◆ **Task to carry out**: Repeat all entries below exactly as shown.

##### Extracted records

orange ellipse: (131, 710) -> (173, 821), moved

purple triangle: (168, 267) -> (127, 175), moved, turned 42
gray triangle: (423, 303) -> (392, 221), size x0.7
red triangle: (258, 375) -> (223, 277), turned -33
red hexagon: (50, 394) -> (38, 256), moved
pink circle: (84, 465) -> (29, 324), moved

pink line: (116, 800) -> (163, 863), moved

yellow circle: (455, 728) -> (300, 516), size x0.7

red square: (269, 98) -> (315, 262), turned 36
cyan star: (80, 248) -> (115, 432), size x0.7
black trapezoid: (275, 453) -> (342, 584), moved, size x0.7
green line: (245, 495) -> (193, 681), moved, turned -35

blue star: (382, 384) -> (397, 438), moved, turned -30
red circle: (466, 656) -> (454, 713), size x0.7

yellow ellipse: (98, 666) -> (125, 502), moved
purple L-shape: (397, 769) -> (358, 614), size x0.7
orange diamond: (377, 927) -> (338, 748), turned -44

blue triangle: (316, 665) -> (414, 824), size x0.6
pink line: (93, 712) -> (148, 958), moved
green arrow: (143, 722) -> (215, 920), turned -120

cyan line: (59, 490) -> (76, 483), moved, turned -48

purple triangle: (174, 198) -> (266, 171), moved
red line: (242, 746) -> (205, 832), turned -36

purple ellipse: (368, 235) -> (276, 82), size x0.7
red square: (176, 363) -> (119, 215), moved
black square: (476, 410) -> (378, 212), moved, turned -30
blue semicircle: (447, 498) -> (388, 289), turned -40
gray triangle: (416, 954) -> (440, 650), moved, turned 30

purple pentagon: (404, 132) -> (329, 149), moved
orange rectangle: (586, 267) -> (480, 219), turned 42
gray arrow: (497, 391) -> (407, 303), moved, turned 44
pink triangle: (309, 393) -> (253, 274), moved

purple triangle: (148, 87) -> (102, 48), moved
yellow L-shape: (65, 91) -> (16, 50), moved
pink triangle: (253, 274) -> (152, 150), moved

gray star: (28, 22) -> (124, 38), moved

##########

◆ **Exercise solution**:
orange ellipse: (131, 710) -> (173, 821), moved

purple triangle: (168, 267) -> (127, 175), moved, turned 42
gray triangle: (423, 303) -> (392, 221), size x0.7
red triangle: (258, 375) -> (223, 277), turned -33
red hexagon: (50, 394) -> (38, 256), moved
pink circle: (84, 465) -> (29, 324), moved

pink line: (116, 800) -> (163, 863), moved

yellow circle: (455, 728) -> (300, 516), size x0.7

red square: (269, 98) -> (315, 262), turned 36
cyan star: (80, 248) -> (115, 432), size x0.7
black trapezoid: (275, 453) -> (342, 584), moved, size x0.7
green line: (245, 495) -> (193, 681), moved, turned -35

blue star: (382, 384) -> (397, 438), moved, turned -30
red circle: (466, 656) -> (454, 713), size x0.7

yellow ellipse: (98, 666) -> (125, 502), moved
purple L-shape: (397, 769) -> (358, 614), size x0.7
orange diamond: (377, 927) -> (338, 748), turned -44

blue triangle: (316, 665) -> (414, 824), size x0.6
pink line: (93, 712) -> (148, 958), moved
green arrow: (143, 722) -> (215, 920), turned -120

cyan line: (59, 490) -> (76, 483), moved, turned -48

purple triangle: (174, 198) -> (266, 171), moved
red line: (242, 746) -> (205, 832), turned -36

purple ellipse: (368, 235) -> (276, 82), size x0.7
red square: (176, 363) -> (119, 215), moved
black square: (476, 410) -> (378, 212), moved, turned -30
blue semicircle: (447, 498) -> (388, 289), turned -40
gray triangle: (416, 954) -> (440, 650), moved, turned 30

purple pentagon: (404, 132) -> (329, 149), moved
orange rectangle: (586, 267) -> (480, 219), turned 42
gray arrow: (497, 391) -> (407, 303), moved, turned 44
pink triangle: (309, 393) -> (253, 274), moved

purple triangle: (148, 87) -> (102, 48), moved
yellow L-shape: (65, 91) -> (16, 50), moved
pink triangle: (253, 274) -> (152, 150), moved

gray star: (28, 22) -> (124, 38), moved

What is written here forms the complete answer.